- _Task description_
With both ends included, repeat exactly the lines of the entries below from the one containing "orange pawn: 3 -> 2" down to the one containing "turquoise plane: 2 -> 0", and no others.

- _Records shown_
=-=-=-=-=
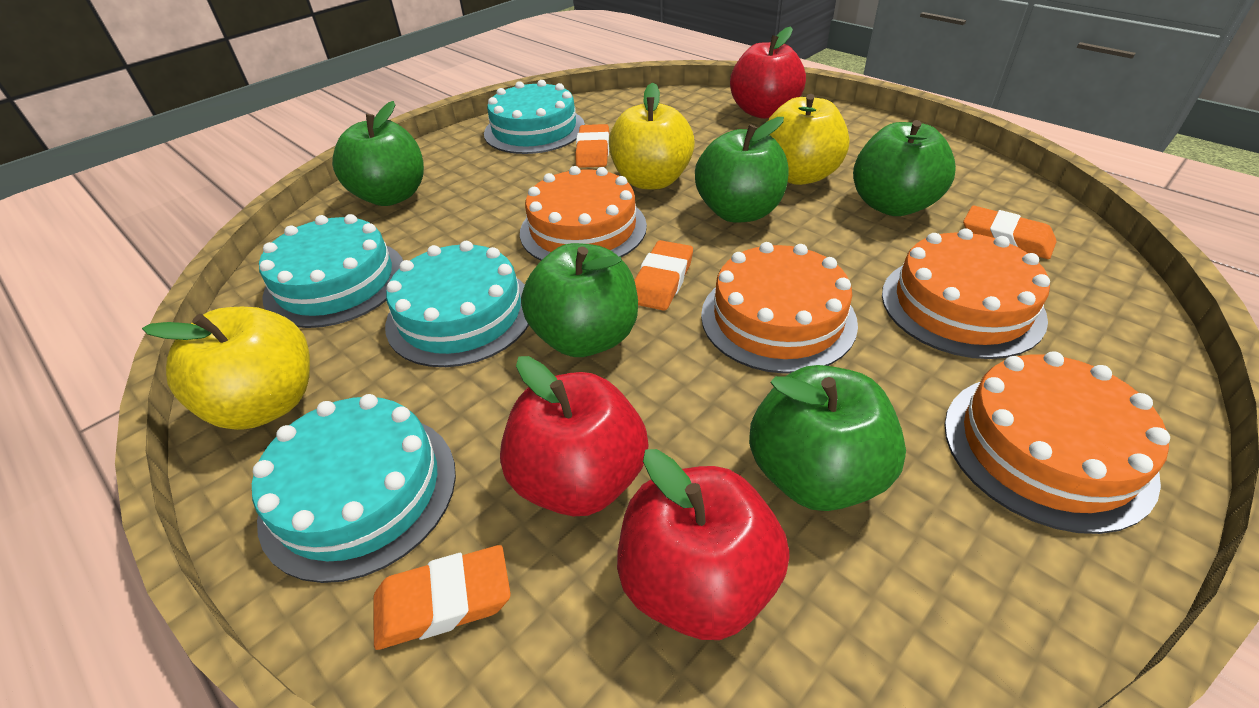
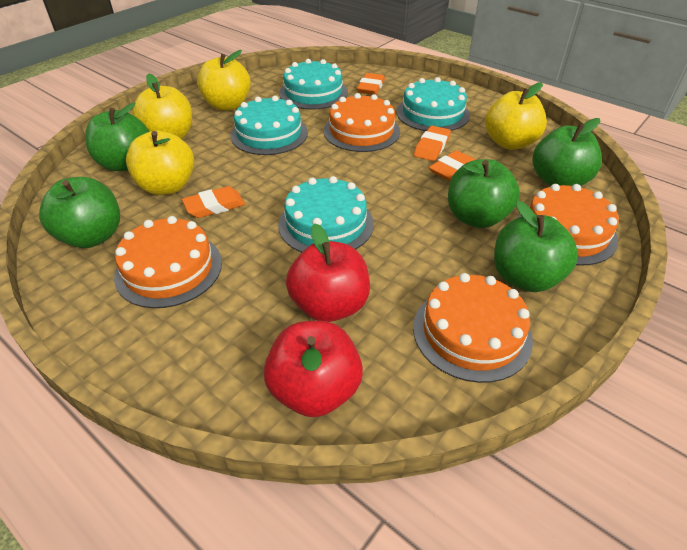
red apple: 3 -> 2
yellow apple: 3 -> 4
=-=-=-=-=
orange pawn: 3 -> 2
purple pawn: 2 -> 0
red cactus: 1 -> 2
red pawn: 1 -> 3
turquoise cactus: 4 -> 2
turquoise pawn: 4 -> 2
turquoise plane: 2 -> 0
=-=-=-=-=
- _Exercise response_
orange pawn: 3 -> 2
purple pawn: 2 -> 0
red cactus: 1 -> 2
red pawn: 1 -> 3
turquoise cactus: 4 -> 2
turquoise pawn: 4 -> 2
turquoise plane: 2 -> 0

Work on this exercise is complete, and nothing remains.